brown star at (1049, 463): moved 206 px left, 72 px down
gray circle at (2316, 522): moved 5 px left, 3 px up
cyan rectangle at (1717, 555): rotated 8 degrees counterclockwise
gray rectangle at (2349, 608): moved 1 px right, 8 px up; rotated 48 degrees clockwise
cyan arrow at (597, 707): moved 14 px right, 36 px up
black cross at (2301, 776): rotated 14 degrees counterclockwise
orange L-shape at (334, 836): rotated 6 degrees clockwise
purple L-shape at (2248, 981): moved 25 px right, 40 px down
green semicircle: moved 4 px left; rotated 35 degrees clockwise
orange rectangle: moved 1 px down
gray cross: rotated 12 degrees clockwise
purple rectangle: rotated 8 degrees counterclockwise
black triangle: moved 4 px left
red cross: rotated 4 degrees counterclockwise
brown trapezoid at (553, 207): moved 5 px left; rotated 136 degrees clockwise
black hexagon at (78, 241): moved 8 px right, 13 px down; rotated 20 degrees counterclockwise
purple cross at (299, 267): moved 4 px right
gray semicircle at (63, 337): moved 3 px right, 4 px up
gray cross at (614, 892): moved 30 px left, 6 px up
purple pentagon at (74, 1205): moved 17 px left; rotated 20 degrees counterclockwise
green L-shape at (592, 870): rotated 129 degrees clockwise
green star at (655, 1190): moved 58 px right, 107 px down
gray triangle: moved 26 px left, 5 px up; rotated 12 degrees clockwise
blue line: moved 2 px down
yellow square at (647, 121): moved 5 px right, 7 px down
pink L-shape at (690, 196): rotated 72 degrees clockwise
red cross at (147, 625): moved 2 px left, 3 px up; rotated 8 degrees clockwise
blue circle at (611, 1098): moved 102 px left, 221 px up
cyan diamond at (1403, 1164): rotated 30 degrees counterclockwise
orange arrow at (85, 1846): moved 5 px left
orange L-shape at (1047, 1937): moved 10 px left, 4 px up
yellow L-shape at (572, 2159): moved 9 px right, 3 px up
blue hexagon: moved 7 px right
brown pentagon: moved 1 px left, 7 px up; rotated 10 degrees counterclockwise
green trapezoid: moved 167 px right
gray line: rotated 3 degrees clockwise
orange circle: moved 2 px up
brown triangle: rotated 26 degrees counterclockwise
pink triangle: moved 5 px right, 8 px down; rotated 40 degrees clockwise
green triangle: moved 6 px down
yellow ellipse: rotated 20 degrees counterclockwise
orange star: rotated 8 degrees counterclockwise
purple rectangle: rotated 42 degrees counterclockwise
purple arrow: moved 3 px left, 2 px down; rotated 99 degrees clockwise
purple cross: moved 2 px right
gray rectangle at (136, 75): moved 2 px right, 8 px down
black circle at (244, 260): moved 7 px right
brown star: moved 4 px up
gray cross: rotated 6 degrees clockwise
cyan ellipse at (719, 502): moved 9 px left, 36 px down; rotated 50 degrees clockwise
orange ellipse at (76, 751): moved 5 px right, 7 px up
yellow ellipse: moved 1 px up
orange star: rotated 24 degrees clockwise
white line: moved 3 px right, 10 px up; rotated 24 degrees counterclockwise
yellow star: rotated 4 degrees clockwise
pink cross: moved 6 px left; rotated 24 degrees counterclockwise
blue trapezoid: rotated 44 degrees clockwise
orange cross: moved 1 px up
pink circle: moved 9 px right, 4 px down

========

__WHAT TO PRODUCE__: Could you output all of the records above exactly as given?

__SOLUTION TO THIS TASK__:
brown star at (1049, 463): moved 206 px left, 72 px down
gray circle at (2316, 522): moved 5 px left, 3 px up
cyan rectangle at (1717, 555): rotated 8 degrees counterclockwise
gray rectangle at (2349, 608): moved 1 px right, 8 px up; rotated 48 degrees clockwise
cyan arrow at (597, 707): moved 14 px right, 36 px up
black cross at (2301, 776): rotated 14 degrees counterclockwise
orange L-shape at (334, 836): rotated 6 degrees clockwise
purple L-shape at (2248, 981): moved 25 px right, 40 px down
green semicircle: moved 4 px left; rotated 35 degrees clockwise
orange rectangle: moved 1 px down
gray cross: rotated 12 degrees clockwise
purple rectangle: rotated 8 degrees counterclockwise
black triangle: moved 4 px left
red cross: rotated 4 degrees counterclockwise
brown trapezoid at (553, 207): moved 5 px left; rotated 136 degrees clockwise
black hexagon at (78, 241): moved 8 px right, 13 px down; rotated 20 degrees counterclockwise
purple cross at (299, 267): moved 4 px right
gray semicircle at (63, 337): moved 3 px right, 4 px up
gray cross at (614, 892): moved 30 px left, 6 px up
purple pentagon at (74, 1205): moved 17 px left; rotated 20 degrees counterclockwise
green L-shape at (592, 870): rotated 129 degrees clockwise
green star at (655, 1190): moved 58 px right, 107 px down
gray triangle: moved 26 px left, 5 px up; rotated 12 degrees clockwise
blue line: moved 2 px down
yellow square at (647, 121): moved 5 px right, 7 px down
pink L-shape at (690, 196): rotated 72 degrees clockwise
red cross at (147, 625): moved 2 px left, 3 px up; rotated 8 degrees clockwise
blue circle at (611, 1098): moved 102 px left, 221 px up
cyan diamond at (1403, 1164): rotated 30 degrees counterclockwise
orange arrow at (85, 1846): moved 5 px left
orange L-shape at (1047, 1937): moved 10 px left, 4 px up
yellow L-shape at (572, 2159): moved 9 px right, 3 px up
blue hexagon: moved 7 px right
brown pentagon: moved 1 px left, 7 px up; rotated 10 degrees counterclockwise
green trapezoid: moved 167 px right
gray line: rotated 3 degrees clockwise
orange circle: moved 2 px up
brown triangle: rotated 26 degrees counterclockwise
pink triangle: moved 5 px right, 8 px down; rotated 40 degrees clockwise
green triangle: moved 6 px down
yellow ellipse: rotated 20 degrees counterclockwise
orange star: rotated 8 degrees counterclockwise
purple rectangle: rotated 42 degrees counterclockwise
purple arrow: moved 3 px left, 2 px down; rotated 99 degrees clockwise
purple cross: moved 2 px right
gray rectangle at (136, 75): moved 2 px right, 8 px down
black circle at (244, 260): moved 7 px right
brown star: moved 4 px up
gray cross: rotated 6 degrees clockwise
cyan ellipse at (719, 502): moved 9 px left, 36 px down; rotated 50 degrees clockwise
orange ellipse at (76, 751): moved 5 px right, 7 px up
yellow ellipse: moved 1 px up
orange star: rotated 24 degrees clockwise
white line: moved 3 px right, 10 px up; rotated 24 degrees counterclockwise
yellow star: rotated 4 degrees clockwise
pink cross: moved 6 px left; rotated 24 degrees counterclockwise
blue trapezoid: rotated 44 degrees clockwise
orange cross: moved 1 px up
pink circle: moved 9 px right, 4 px down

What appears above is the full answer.